[[ MATERIAL FOR THIS TASK, beginning ]]

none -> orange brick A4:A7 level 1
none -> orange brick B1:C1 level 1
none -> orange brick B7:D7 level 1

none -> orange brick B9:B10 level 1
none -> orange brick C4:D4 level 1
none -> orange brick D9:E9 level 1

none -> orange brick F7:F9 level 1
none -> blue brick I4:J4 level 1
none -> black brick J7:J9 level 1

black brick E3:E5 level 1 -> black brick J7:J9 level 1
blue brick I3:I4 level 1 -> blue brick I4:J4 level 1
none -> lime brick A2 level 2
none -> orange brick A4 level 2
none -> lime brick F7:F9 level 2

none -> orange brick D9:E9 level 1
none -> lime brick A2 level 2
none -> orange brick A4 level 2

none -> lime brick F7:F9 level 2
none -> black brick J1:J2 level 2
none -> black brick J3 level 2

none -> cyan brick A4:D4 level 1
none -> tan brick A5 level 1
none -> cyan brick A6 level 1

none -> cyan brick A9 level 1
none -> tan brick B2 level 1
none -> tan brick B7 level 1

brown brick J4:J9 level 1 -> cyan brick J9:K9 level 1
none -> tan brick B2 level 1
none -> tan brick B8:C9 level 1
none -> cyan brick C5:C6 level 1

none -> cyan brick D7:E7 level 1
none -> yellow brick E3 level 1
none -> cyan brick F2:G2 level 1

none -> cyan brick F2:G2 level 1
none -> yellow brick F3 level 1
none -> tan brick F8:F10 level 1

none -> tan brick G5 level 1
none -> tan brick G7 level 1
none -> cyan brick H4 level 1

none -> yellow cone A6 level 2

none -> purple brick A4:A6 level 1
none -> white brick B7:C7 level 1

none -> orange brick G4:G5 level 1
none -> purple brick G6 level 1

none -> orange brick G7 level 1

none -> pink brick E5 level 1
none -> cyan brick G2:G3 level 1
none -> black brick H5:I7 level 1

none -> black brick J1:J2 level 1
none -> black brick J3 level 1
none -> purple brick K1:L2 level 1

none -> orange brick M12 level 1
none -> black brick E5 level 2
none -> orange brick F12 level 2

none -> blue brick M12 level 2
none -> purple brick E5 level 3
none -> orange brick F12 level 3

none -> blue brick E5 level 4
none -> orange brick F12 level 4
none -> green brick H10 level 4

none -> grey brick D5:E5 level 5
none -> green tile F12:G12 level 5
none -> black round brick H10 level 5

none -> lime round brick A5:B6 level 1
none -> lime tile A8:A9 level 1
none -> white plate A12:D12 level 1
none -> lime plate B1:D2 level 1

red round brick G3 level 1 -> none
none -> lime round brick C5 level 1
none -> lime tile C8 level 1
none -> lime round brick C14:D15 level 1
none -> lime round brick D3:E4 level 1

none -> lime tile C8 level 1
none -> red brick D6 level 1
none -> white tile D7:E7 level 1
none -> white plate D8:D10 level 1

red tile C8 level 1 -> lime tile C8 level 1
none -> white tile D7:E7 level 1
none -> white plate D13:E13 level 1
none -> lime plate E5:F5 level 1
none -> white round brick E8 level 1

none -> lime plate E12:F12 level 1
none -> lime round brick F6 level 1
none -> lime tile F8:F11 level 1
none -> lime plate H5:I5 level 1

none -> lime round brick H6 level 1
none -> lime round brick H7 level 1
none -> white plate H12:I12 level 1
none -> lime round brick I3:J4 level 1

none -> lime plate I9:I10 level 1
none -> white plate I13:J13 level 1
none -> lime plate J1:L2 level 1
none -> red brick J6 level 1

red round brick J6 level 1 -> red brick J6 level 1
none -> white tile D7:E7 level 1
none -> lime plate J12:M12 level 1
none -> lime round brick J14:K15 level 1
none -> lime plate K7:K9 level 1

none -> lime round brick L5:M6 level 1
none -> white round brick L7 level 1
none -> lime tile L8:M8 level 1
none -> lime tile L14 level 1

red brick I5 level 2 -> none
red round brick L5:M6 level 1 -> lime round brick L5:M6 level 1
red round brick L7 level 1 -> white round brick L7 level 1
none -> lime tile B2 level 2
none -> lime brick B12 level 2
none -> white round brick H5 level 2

[[ MATERIAL FOR THIS TASK, end ]]

- **TASK INSTRUCTIONS**
Each line holding the word "tile" must be pulled from the records.

- **ANSWER SPACE**
none -> green tile F12:G12 level 5
none -> lime tile A8:A9 level 1
none -> lime tile C8 level 1
none -> lime tile C8 level 1
none -> white tile D7:E7 level 1
red tile C8 level 1 -> lime tile C8 level 1
none -> white tile D7:E7 level 1
none -> lime tile F8:F11 level 1
none -> white tile D7:E7 level 1
none -> lime tile L8:M8 level 1
none -> lime tile L14 level 1
none -> lime tile B2 level 2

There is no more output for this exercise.